◆ WHAT IS EXPECTED
Nothing but the lines from the one holding "cyan circle: (53, 73) -> (56, 86), moved" to the final line of the listing below, both included, should be repeated, and each must match exactly. Omit pictures.

☆ ☆ ☆ ☆ ☆ ☆ ☆

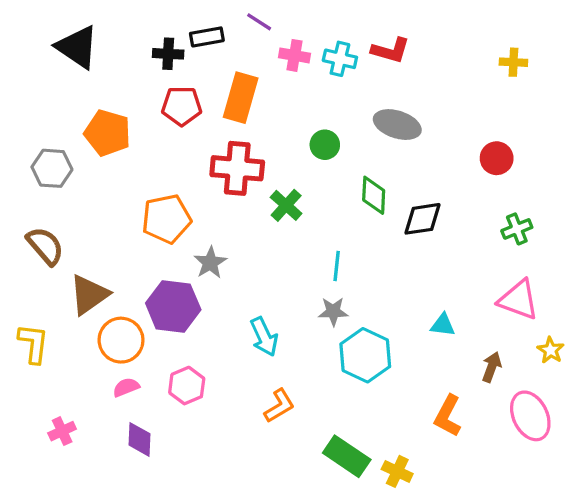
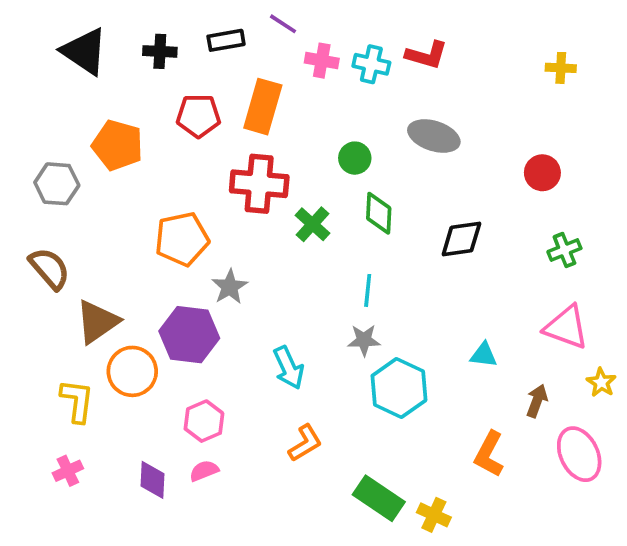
black cross: (168, 54) -> (160, 51), moved
green diamond: (374, 195) -> (379, 213), moved
yellow L-shape: (33, 343) -> (77, 401), moved
pink semicircle: (126, 387) -> (204, 471), moved

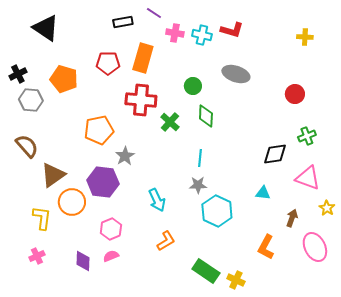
black cross: (160, 51) -> (18, 74), moved, turned -30
black diamond: (461, 239) -> (275, 154), moved

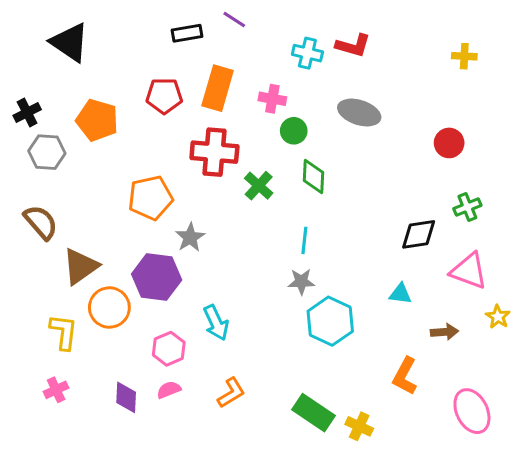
pink cross: (175, 33) -> (272, 99), moved
cyan arrow: (157, 200) -> (216, 323), moved
brown arrow: (292, 218) -> (445, 332), turned 66
orange L-shape: (166, 241) -> (231, 393), moved
pink ellipse: (315, 247) -> (472, 411), moved

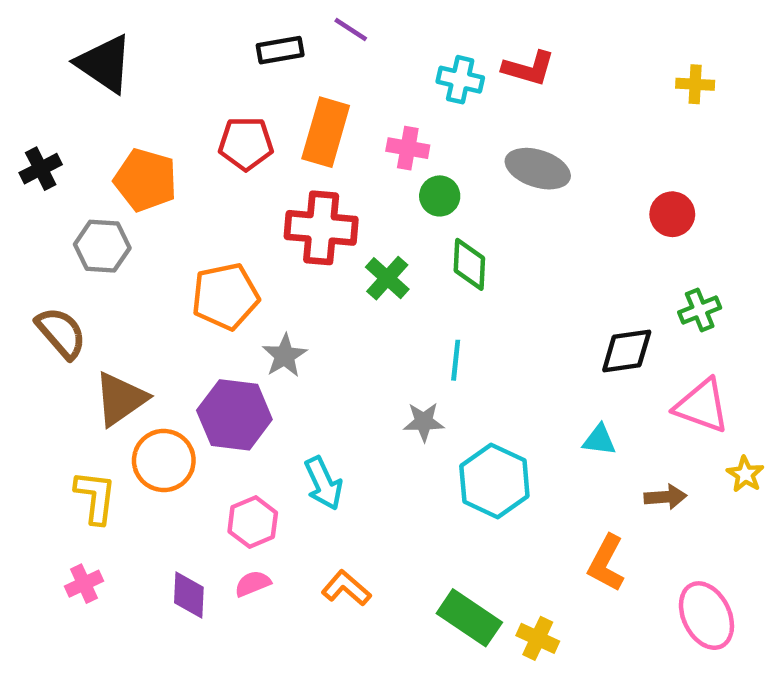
gray hexagon: (47, 152) -> (102, 246), moved
gray star: (301, 282) -> (424, 422), moved
orange L-shape: (231, 393) -> (346, 588), turned -108

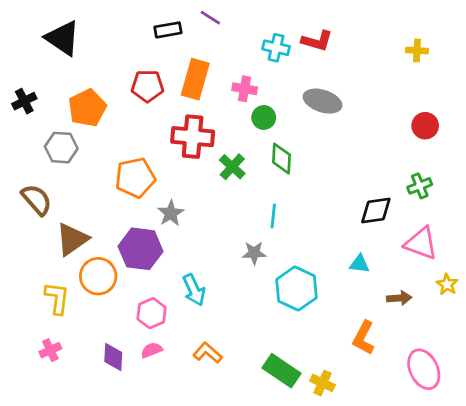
orange pentagon: (146, 180) -> (87, 108), turned 30
red circle: (672, 214) -> (425, 126), moved

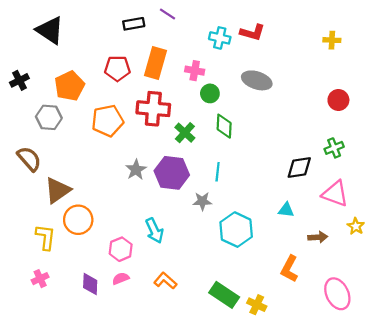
orange pentagon: (135, 178) -> (108, 121), moved
purple hexagon: (141, 249) -> (172, 173), moved

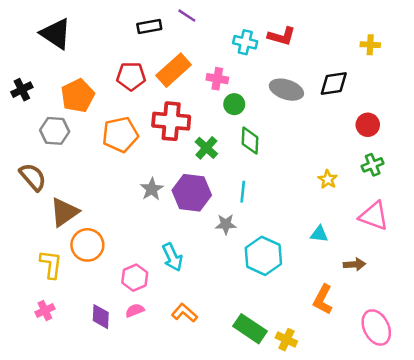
orange rectangle: (156, 63) -> (174, 70), turned 32
red circle: (338, 100) -> (368, 125), moved
black diamond: (299, 167) -> (334, 84), moved
yellow star: (356, 226) -> (328, 179), moved

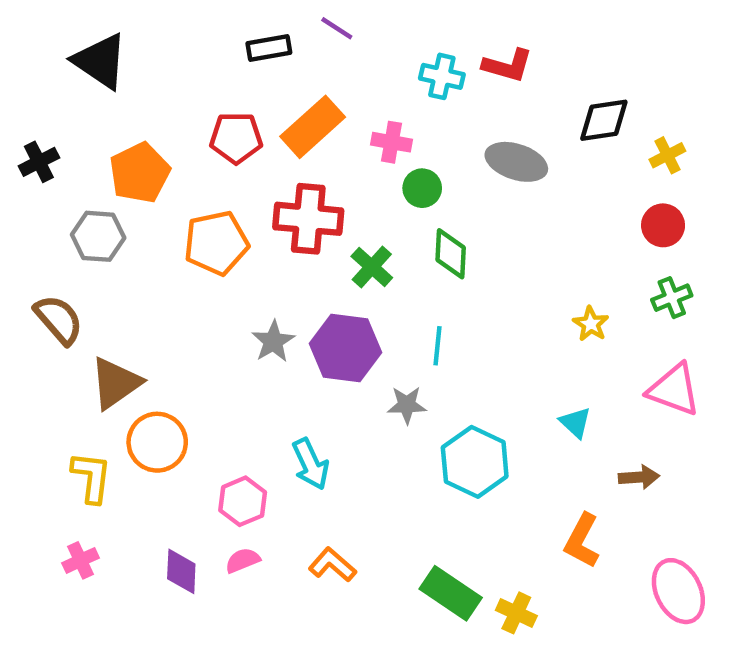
yellow cross: (370, 45) -> (667, 155), moved, turned -30
black diamond: (334, 84) -> (604, 120), moved
cyan triangle: (319, 234) -> (575, 422), turned 36

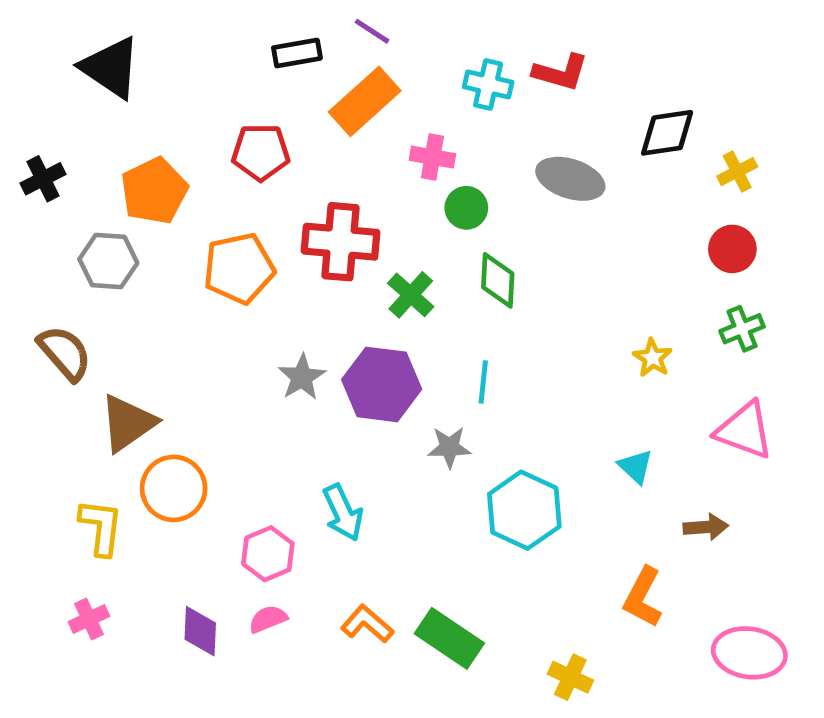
orange rectangle: (313, 127) -> (365, 101), moved
pink ellipse: (678, 591) -> (749, 653), turned -56
green rectangle: (451, 593) -> (449, 638), moved

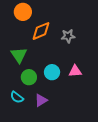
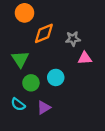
pink triangle: (75, 71) -> (85, 58), moved

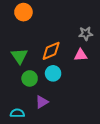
orange diamond: (44, 33) -> (51, 51), moved
gray star: (73, 39) -> (86, 34), moved
cyan semicircle: (18, 104) -> (17, 113), moved, turned 144

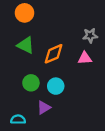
green triangle: (19, 56) -> (26, 45), moved, turned -30
cyan circle: (53, 73) -> (56, 86), moved

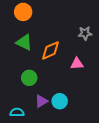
pink triangle: (85, 58) -> (77, 64), moved
cyan circle: (56, 86) -> (60, 101), moved

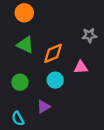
green circle: (29, 78) -> (20, 82), moved
cyan circle: (60, 101) -> (55, 80), moved
cyan semicircle: (17, 112) -> (18, 119), turned -120

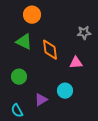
orange circle: (24, 13) -> (32, 15), moved
orange diamond: (53, 53) -> (50, 50), turned -75
cyan circle: (55, 80) -> (65, 91), moved

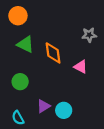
orange circle: (32, 15) -> (18, 16), moved
pink triangle: (76, 63) -> (81, 67), turned 32
cyan circle: (65, 91) -> (64, 110), moved

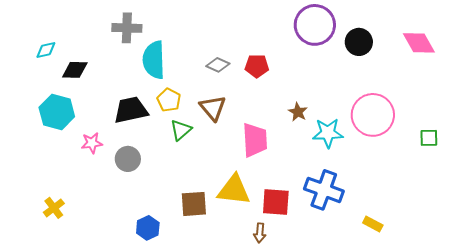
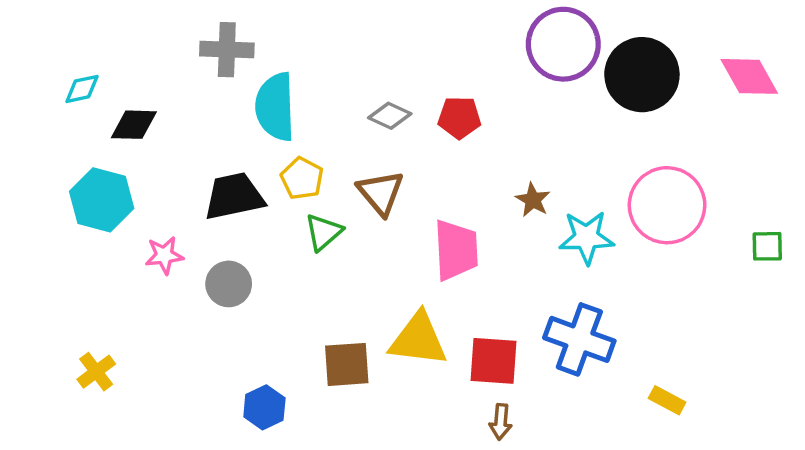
black circle: (359, 42) -> (642, 75), size x1.5
brown arrow: (260, 233) -> (501, 422), moved

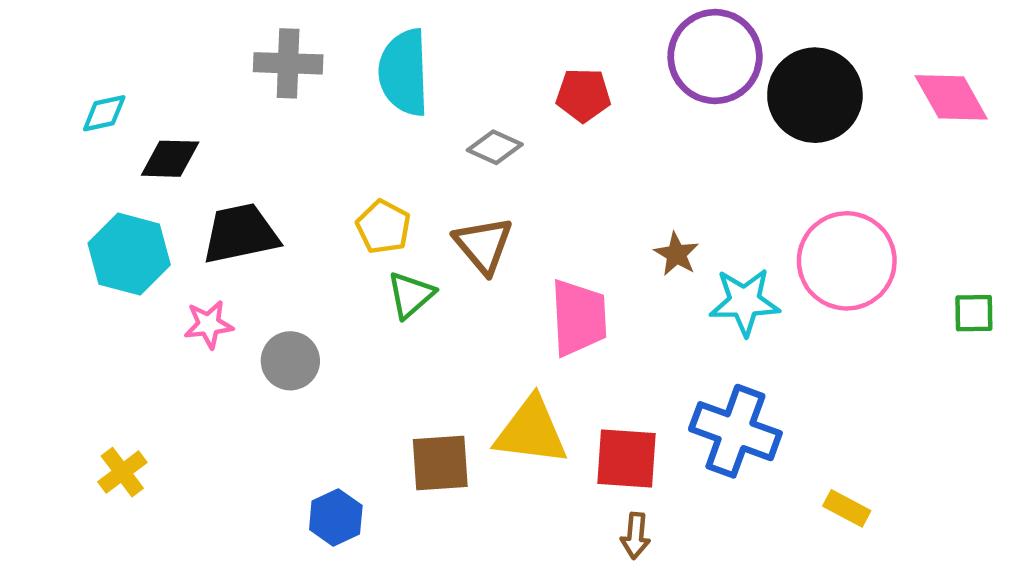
cyan semicircle: (275, 107) -> (404, 72), moved
red pentagon: (459, 118) -> (583, 95), moved
black trapezoid: (234, 196) -> (240, 234), moved

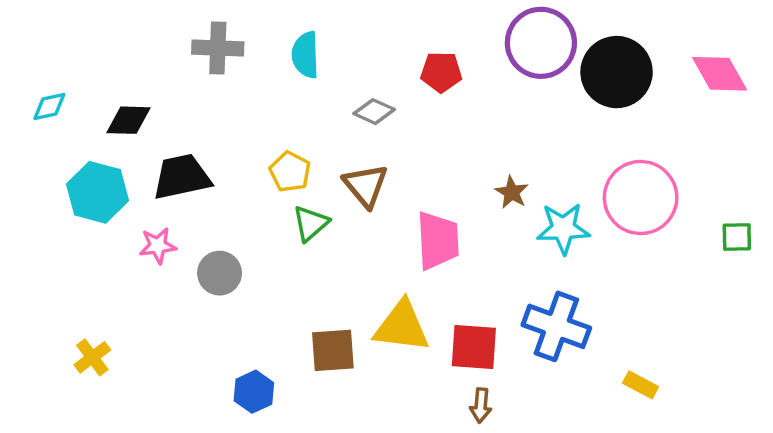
cyan semicircle: (404, 72) -> (305, 55), size x0.7
cyan diamond: (104, 113) -> (49, 106), moved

☆ ☆ ☆ ☆ ☆ ☆ ☆

◆ WORKED SOLUTION
cyan circle: (53, 73) -> (56, 86), moved

pink triangle: (85, 58) -> (77, 64), moved
cyan circle: (56, 86) -> (60, 101), moved

green circle: (29, 78) -> (20, 82), moved
cyan circle: (60, 101) -> (55, 80), moved
cyan semicircle: (17, 112) -> (18, 119), turned -120

orange circle: (24, 13) -> (32, 15), moved
orange diamond: (53, 53) -> (50, 50), turned -75
cyan circle: (55, 80) -> (65, 91), moved

orange circle: (32, 15) -> (18, 16), moved
pink triangle: (76, 63) -> (81, 67), turned 32
cyan circle: (65, 91) -> (64, 110), moved

black circle: (359, 42) -> (642, 75), size x1.5
brown arrow: (260, 233) -> (501, 422), moved

cyan semicircle: (275, 107) -> (404, 72), moved
red pentagon: (459, 118) -> (583, 95), moved
black trapezoid: (234, 196) -> (240, 234), moved

cyan semicircle: (404, 72) -> (305, 55), size x0.7
cyan diamond: (104, 113) -> (49, 106), moved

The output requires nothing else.